Task objective =>
Everything in the entries except the pictures should be copied exactly.
◆ ◆ ◆
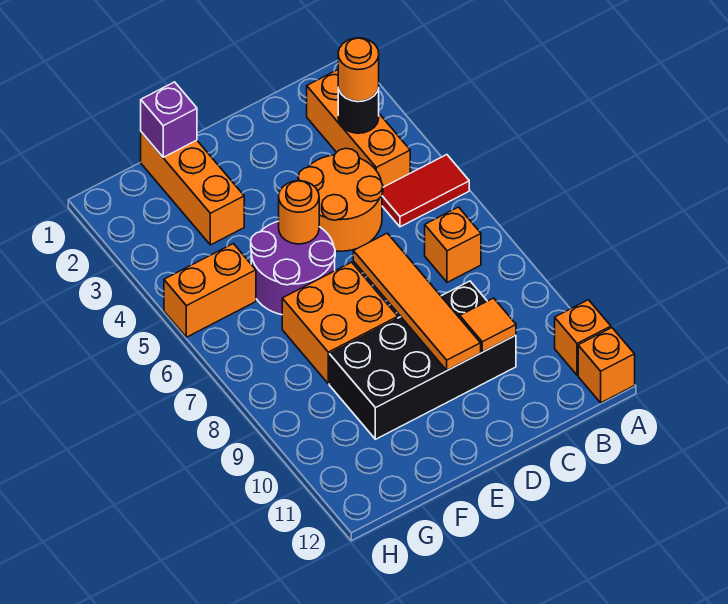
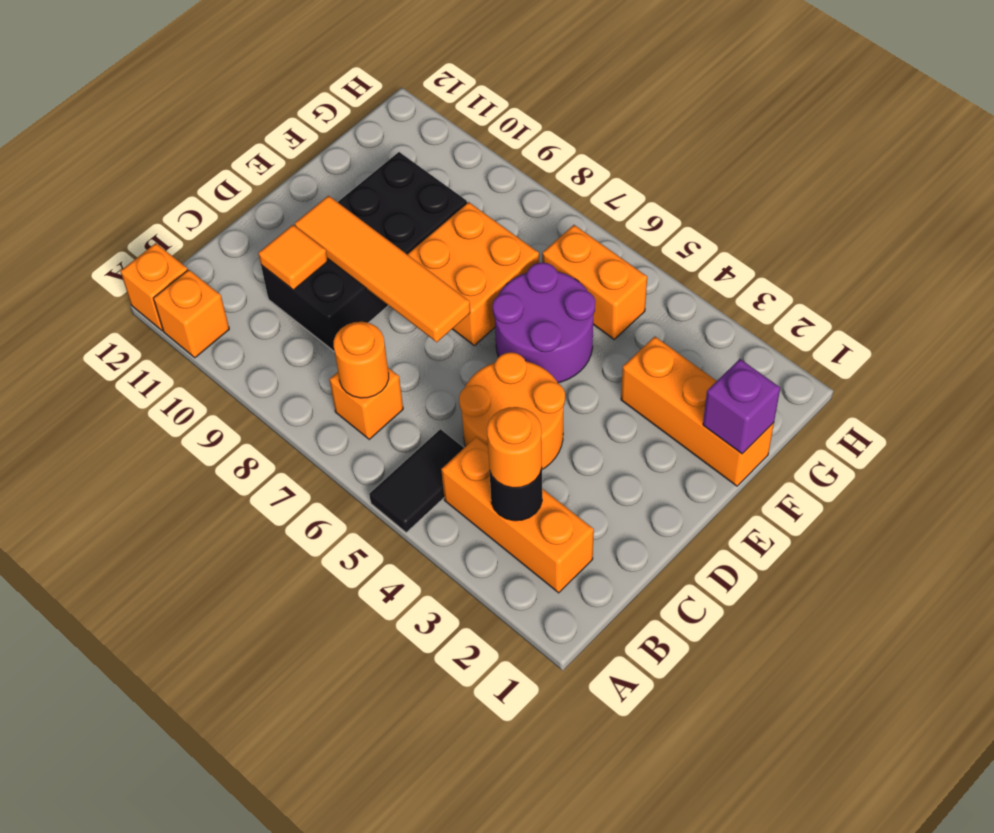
red tile A5:B5 level 1 -> black tile A5:B5 level 1
orange round brick E5 level 2 -> orange round brick B7 level 2
orange brick G5:H5 level 1 -> orange brick G5:G6 level 1

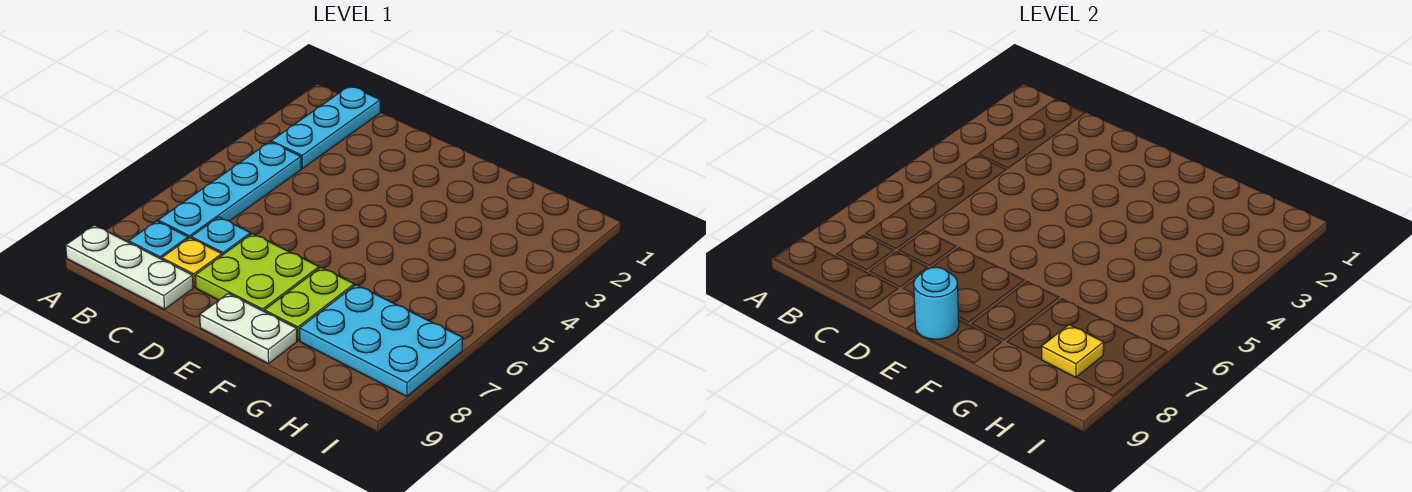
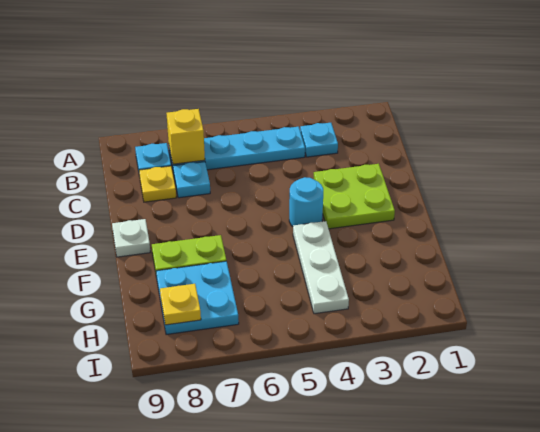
white plate A9:C9 level 1 -> white plate F4:H4 level 1
cyan plate B1:B3 level 1 -> cyan plate B3 level 1
none -> yellow brick B7 level 2
lime plate D7:E8 level 1 -> lime plate D2:E3 level 1
white plate E9:F9 level 1 -> white plate E9 level 1
cyan round brick E9 level 2 -> cyan round brick E4 level 1
cyan plate G7:I8 level 1 -> cyan plate G7:H8 level 1

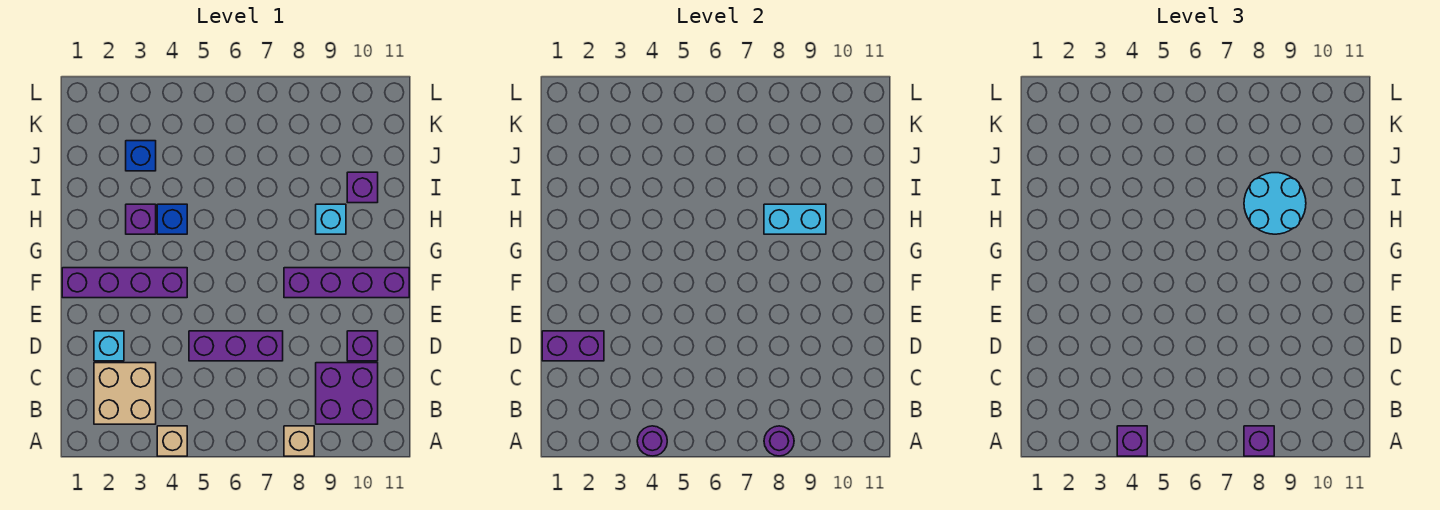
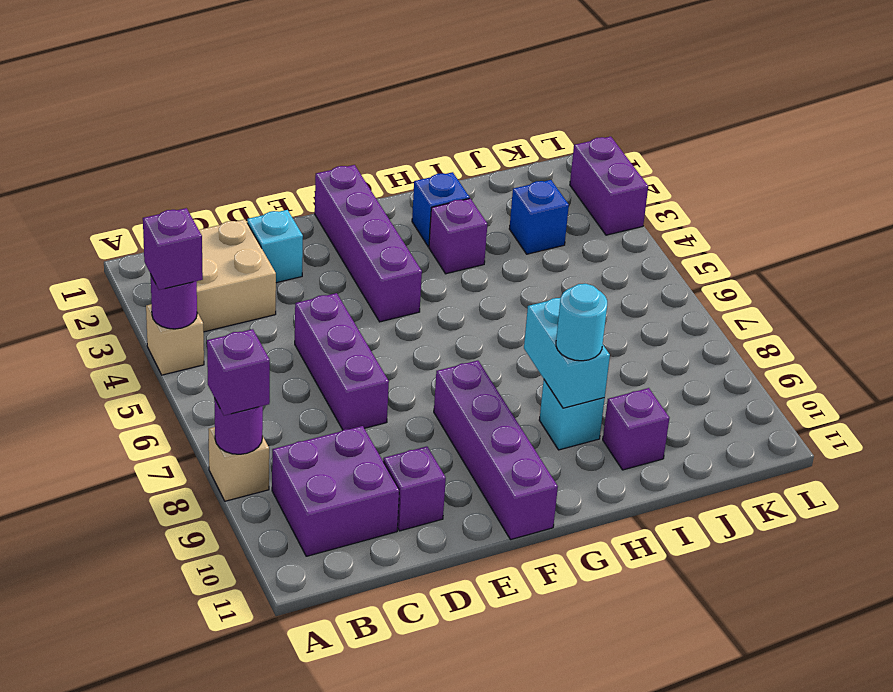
purple brick D1:D2 level 2 -> purple brick L2:L3 level 1
blue brick H4 level 1 -> blue brick H2 level 1
cyan round brick H8:I9 level 3 -> cyan round brick H9 level 3

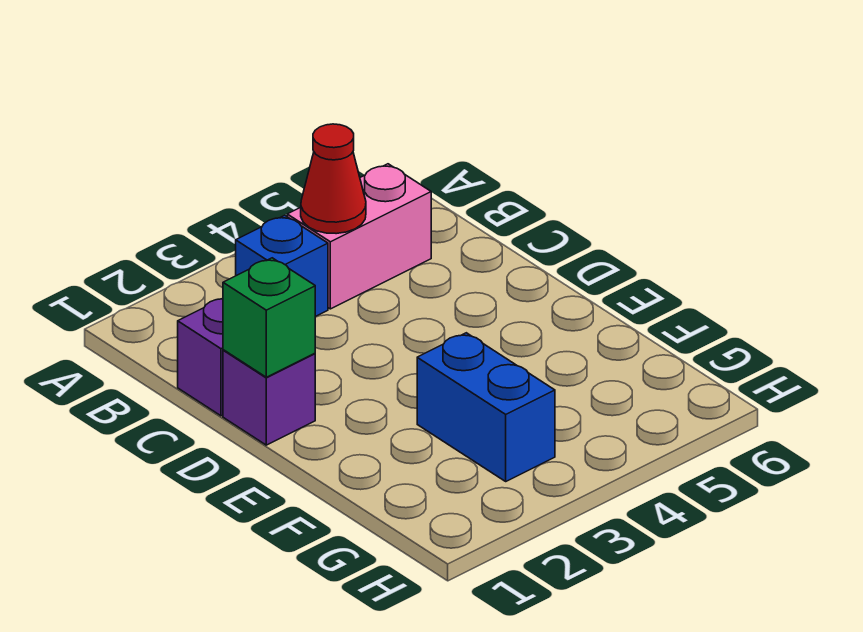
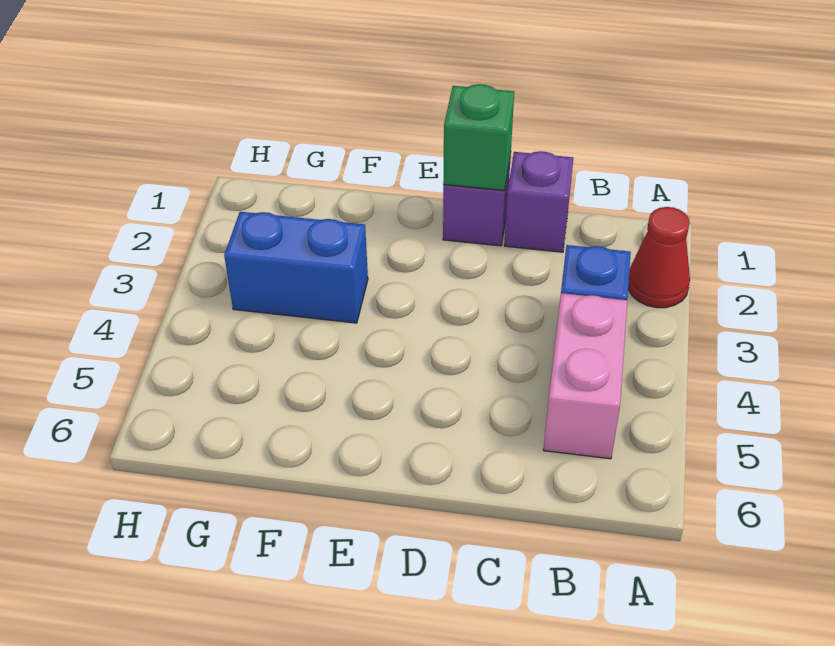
red cone B4 level 2 -> red cone A2 level 1

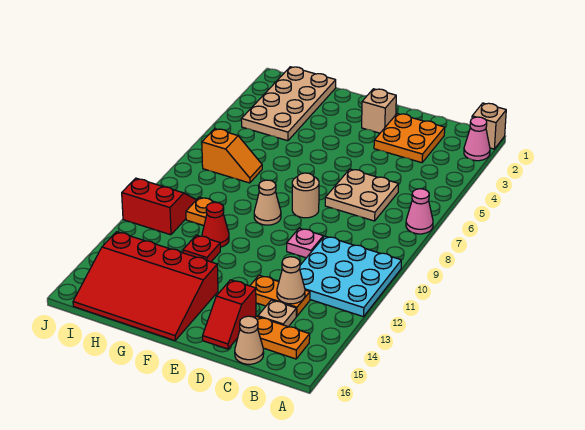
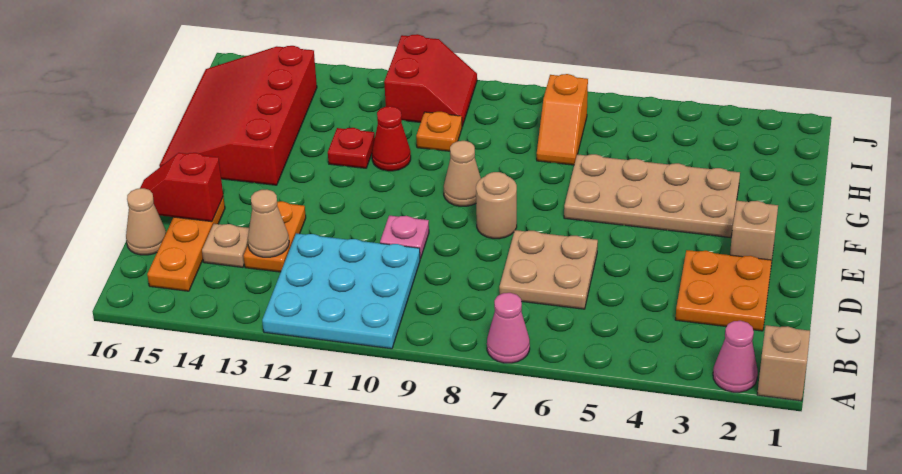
tan plate H1:I4 level 1 -> tan plate F3:G6 level 1

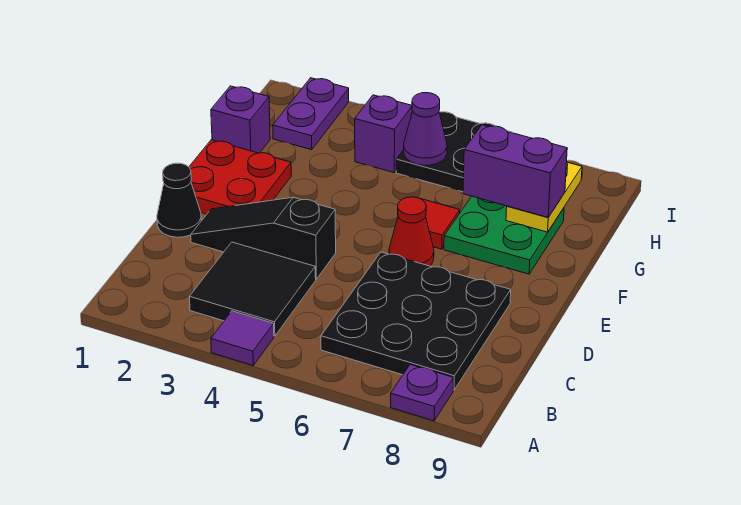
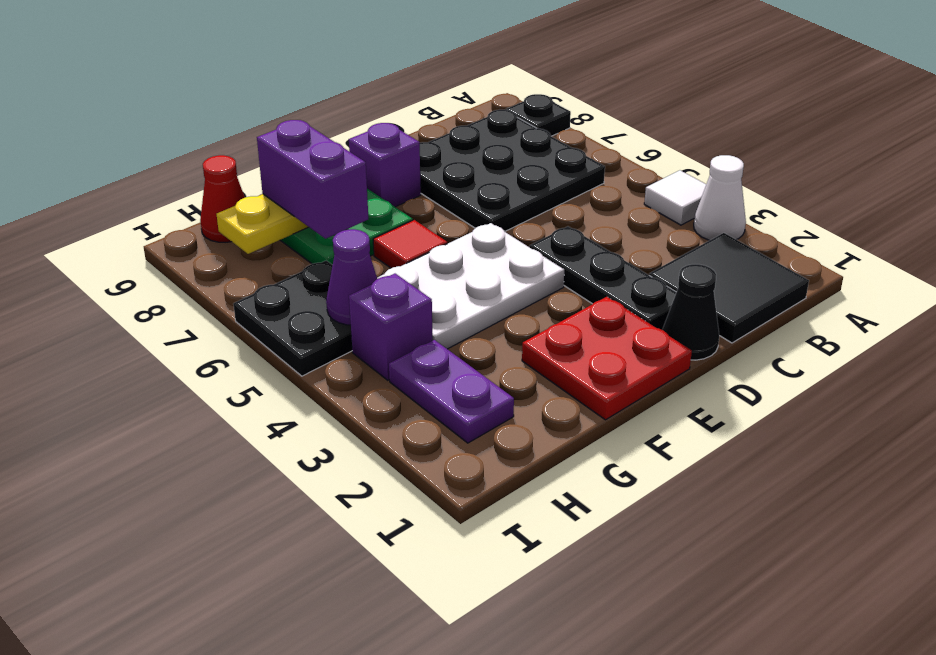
none -> white cone A3 level 1
purple tile A4 level 1 -> white tile A4 level 1
purple plate A8 level 1 -> black plate A8 level 1
black tile B3:C4 level 1 -> black tile B1:C2 level 1
black slope D2:D4 level 1 top 4 -> black plate D2:D4 level 1
none -> white plate E4:G5 level 1
red cone E6 level 1 -> red cone H9 level 1
purple brick G1 level 1 -> purple brick E8 level 1
purple plate H2:I2 level 1 -> purple plate H2:H3 level 1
◆ ◆ ◆
Output of the task =>
red tile A5:B5 level 1 -> black tile A5:B5 level 1
orange round brick E5 level 2 -> orange round brick B7 level 2
orange brick G5:H5 level 1 -> orange brick G5:G6 level 1

white plate A9:C9 level 1 -> white plate F4:H4 level 1
cyan plate B1:B3 level 1 -> cyan plate B3 level 1
none -> yellow brick B7 level 2
lime plate D7:E8 level 1 -> lime plate D2:E3 level 1
white plate E9:F9 level 1 -> white plate E9 level 1
cyan round brick E9 level 2 -> cyan round brick E4 level 1
cyan plate G7:I8 level 1 -> cyan plate G7:H8 level 1

purple brick D1:D2 level 2 -> purple brick L2:L3 level 1
blue brick H4 level 1 -> blue brick H2 level 1
cyan round brick H8:I9 level 3 -> cyan round brick H9 level 3

red cone B4 level 2 -> red cone A2 level 1

tan plate H1:I4 level 1 -> tan plate F3:G6 level 1

none -> white cone A3 level 1
purple tile A4 level 1 -> white tile A4 level 1
purple plate A8 level 1 -> black plate A8 level 1
black tile B3:C4 level 1 -> black tile B1:C2 level 1
black slope D2:D4 level 1 top 4 -> black plate D2:D4 level 1
none -> white plate E4:G5 level 1
red cone E6 level 1 -> red cone H9 level 1
purple brick G1 level 1 -> purple brick E8 level 1
purple plate H2:I2 level 1 -> purple plate H2:H3 level 1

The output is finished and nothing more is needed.